● Source material:
*** Begin section ***

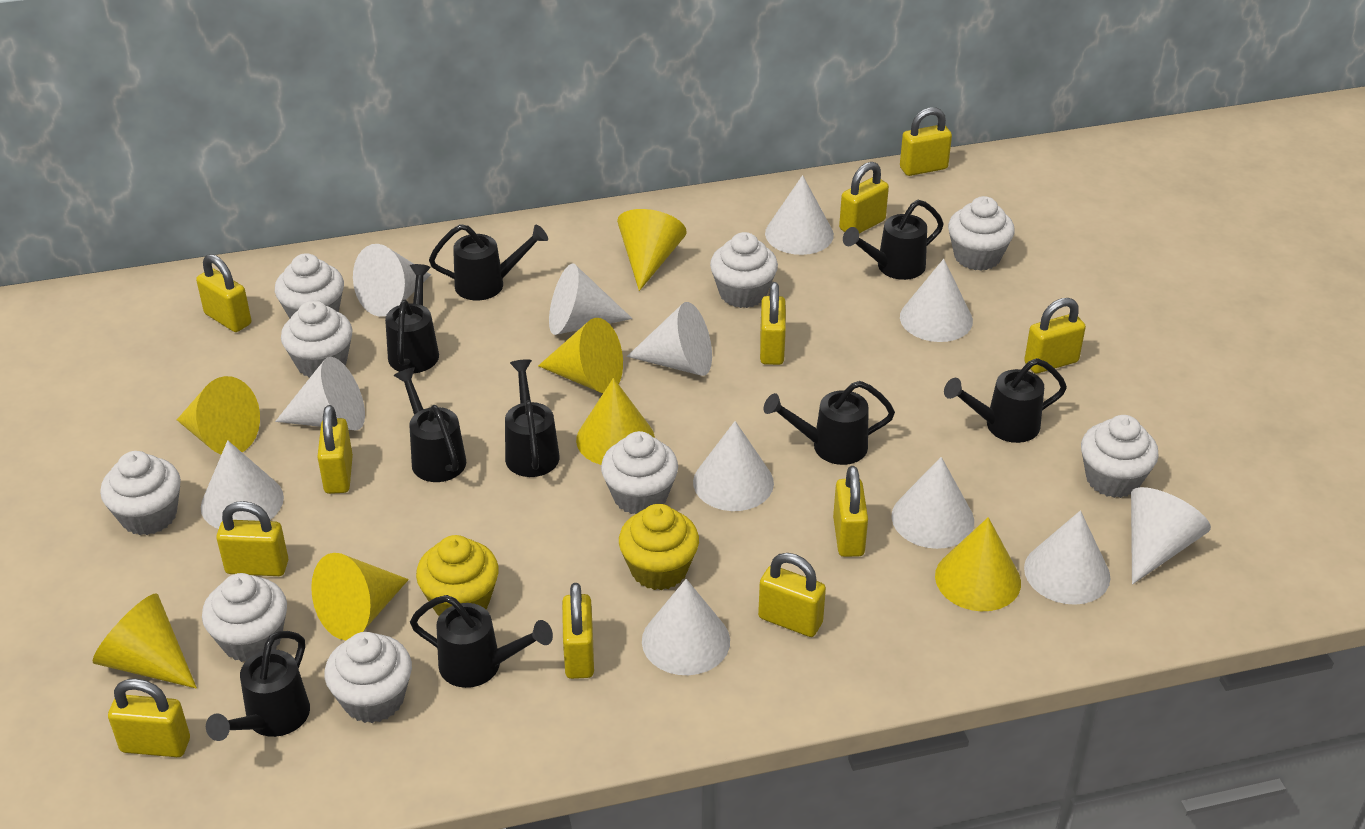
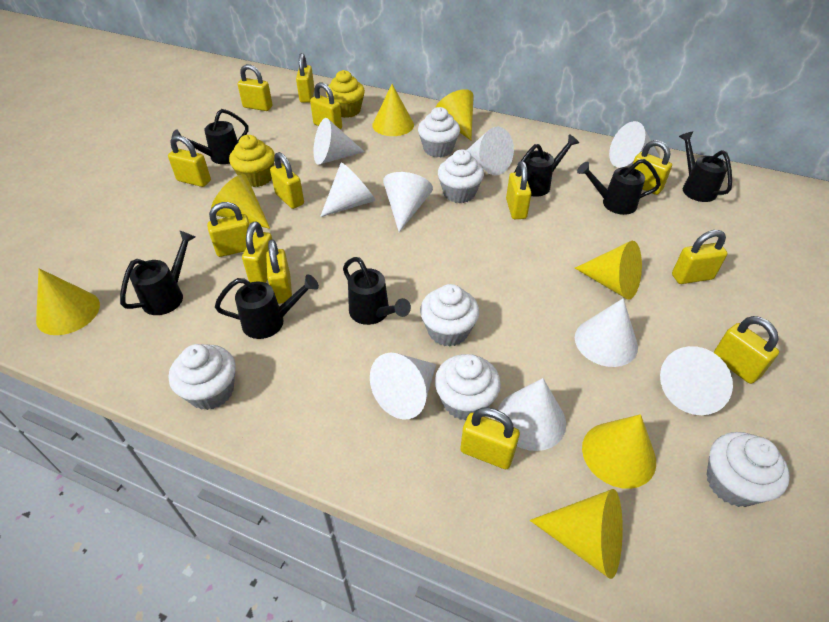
black watering can: 9 -> 7
white cone: 12 -> 9
white cupcake: 9 -> 6
yellow padlock: 11 -> 13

*** End section ***

● Aim of the task: Write out the whole listing verbatim, images excluded.

● Reply to the task:
black watering can: 9 -> 7
white cone: 12 -> 9
white cupcake: 9 -> 6
yellow padlock: 11 -> 13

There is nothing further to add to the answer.